Tally the lines in the items below that contain the string "numericTimeSignature", and give only that number.

LISTING ::
= = = =

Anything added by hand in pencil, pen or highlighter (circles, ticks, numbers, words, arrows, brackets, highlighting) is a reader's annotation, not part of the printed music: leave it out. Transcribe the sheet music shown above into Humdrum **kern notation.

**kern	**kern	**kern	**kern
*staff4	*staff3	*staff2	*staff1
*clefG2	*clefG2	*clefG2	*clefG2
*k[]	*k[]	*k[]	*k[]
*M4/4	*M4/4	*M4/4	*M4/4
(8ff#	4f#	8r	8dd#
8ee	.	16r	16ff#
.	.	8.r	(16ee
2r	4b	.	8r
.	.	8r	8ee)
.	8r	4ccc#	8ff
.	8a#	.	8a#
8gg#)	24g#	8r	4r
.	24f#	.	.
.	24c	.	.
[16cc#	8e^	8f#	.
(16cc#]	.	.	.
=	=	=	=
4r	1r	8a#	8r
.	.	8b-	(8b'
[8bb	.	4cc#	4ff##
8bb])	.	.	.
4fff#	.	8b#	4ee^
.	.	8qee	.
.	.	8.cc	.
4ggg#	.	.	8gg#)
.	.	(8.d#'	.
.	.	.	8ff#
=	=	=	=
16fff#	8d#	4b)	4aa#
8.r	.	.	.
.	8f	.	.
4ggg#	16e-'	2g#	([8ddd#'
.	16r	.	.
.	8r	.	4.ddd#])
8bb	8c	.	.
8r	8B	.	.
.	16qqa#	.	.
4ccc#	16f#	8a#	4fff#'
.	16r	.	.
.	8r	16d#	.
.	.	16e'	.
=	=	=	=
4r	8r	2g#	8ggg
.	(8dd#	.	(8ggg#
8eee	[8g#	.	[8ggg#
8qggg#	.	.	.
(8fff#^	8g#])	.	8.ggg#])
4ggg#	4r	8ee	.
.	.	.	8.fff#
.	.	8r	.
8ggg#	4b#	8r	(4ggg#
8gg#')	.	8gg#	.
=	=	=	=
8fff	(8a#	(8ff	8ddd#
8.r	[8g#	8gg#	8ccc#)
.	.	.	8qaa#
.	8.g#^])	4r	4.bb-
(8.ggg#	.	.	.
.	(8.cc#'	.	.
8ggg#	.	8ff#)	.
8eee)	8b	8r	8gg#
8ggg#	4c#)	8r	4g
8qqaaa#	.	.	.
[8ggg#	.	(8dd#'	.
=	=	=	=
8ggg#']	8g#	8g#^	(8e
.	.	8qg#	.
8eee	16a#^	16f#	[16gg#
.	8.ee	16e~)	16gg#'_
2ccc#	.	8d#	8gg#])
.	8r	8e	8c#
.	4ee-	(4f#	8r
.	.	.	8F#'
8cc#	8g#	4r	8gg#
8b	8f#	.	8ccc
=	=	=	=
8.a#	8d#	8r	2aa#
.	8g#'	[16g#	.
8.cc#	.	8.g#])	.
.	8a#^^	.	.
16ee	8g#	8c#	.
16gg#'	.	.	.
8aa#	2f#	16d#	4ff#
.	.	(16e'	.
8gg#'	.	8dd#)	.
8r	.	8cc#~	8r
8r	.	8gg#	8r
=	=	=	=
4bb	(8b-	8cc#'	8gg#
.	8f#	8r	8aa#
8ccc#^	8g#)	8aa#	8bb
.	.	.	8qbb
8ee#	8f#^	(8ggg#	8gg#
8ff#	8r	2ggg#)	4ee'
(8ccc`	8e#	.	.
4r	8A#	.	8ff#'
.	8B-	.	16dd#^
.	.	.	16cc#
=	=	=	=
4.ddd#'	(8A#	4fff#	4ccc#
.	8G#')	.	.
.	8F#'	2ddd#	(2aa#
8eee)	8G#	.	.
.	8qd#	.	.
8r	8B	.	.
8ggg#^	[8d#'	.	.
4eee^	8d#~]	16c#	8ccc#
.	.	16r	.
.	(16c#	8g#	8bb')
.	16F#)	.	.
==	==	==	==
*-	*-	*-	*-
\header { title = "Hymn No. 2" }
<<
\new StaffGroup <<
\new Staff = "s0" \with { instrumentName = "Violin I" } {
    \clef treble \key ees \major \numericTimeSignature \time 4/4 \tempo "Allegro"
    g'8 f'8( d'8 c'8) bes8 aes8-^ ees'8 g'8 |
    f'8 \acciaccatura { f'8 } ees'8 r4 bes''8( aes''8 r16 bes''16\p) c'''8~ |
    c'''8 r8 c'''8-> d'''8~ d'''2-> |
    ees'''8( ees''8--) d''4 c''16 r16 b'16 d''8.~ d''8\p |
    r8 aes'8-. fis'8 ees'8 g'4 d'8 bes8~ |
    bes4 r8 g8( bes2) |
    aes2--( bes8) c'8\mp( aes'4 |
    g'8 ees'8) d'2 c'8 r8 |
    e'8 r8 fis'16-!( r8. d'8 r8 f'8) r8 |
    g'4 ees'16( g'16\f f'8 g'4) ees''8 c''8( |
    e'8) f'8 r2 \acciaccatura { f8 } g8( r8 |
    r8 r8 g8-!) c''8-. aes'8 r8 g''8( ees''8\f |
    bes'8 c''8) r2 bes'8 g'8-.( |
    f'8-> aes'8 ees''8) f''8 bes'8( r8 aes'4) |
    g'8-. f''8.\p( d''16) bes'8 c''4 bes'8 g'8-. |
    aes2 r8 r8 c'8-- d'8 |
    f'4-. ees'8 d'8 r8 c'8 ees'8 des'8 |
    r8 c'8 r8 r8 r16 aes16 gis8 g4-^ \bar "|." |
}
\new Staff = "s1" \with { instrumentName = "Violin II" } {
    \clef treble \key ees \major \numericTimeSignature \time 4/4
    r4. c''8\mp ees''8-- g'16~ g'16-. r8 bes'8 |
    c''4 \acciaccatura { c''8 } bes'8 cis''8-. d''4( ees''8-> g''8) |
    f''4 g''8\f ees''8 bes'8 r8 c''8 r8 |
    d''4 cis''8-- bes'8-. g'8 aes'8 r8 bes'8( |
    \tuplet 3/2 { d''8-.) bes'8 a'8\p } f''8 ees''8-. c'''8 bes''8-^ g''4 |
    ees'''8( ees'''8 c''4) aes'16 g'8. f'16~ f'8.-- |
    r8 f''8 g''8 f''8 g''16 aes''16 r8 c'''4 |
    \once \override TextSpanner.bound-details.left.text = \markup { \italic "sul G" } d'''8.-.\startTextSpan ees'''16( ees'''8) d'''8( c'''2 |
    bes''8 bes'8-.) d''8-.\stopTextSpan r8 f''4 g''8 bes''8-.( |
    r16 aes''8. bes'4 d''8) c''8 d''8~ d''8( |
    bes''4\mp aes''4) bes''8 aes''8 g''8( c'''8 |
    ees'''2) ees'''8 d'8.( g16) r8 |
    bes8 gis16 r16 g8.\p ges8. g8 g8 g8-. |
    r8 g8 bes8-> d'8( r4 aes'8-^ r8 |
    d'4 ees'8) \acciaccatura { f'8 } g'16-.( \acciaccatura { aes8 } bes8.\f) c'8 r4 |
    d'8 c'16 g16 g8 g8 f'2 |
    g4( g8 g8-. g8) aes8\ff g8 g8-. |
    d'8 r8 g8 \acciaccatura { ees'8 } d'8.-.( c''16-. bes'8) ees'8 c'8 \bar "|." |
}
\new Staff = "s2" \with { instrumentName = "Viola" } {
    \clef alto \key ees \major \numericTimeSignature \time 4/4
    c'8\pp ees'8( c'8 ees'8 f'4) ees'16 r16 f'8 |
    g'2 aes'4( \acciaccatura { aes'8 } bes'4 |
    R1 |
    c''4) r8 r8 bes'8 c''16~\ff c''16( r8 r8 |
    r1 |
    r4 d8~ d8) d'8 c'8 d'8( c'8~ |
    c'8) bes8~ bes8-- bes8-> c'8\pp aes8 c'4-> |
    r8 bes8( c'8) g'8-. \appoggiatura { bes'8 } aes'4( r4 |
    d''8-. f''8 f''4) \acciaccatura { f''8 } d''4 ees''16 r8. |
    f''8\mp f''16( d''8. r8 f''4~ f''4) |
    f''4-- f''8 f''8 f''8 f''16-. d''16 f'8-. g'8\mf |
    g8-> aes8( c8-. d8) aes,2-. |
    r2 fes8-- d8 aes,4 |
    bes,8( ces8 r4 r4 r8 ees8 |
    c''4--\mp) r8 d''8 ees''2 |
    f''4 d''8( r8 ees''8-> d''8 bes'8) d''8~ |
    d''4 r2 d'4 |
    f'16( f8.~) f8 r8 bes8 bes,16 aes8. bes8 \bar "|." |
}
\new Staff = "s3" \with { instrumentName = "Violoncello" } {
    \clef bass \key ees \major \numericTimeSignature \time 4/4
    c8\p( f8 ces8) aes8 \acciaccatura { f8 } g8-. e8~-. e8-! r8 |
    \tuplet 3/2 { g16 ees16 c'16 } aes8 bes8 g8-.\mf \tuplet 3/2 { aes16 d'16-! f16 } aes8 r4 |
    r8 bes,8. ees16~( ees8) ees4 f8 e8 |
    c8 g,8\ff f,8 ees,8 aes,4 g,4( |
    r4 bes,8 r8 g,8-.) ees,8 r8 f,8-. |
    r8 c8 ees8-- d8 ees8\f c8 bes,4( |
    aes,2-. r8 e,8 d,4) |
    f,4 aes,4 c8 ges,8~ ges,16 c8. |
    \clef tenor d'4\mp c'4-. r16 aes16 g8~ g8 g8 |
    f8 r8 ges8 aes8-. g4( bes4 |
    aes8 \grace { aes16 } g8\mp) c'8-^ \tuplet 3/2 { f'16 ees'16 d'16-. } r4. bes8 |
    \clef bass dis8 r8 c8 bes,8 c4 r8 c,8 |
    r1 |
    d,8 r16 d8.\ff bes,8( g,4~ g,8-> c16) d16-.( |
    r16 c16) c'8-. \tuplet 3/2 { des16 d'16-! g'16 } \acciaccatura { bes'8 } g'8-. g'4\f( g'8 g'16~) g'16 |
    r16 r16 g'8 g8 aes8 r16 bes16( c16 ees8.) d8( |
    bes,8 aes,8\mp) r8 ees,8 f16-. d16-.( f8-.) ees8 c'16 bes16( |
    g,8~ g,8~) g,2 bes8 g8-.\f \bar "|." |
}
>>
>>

= = = =

THE SOLUTION :: 4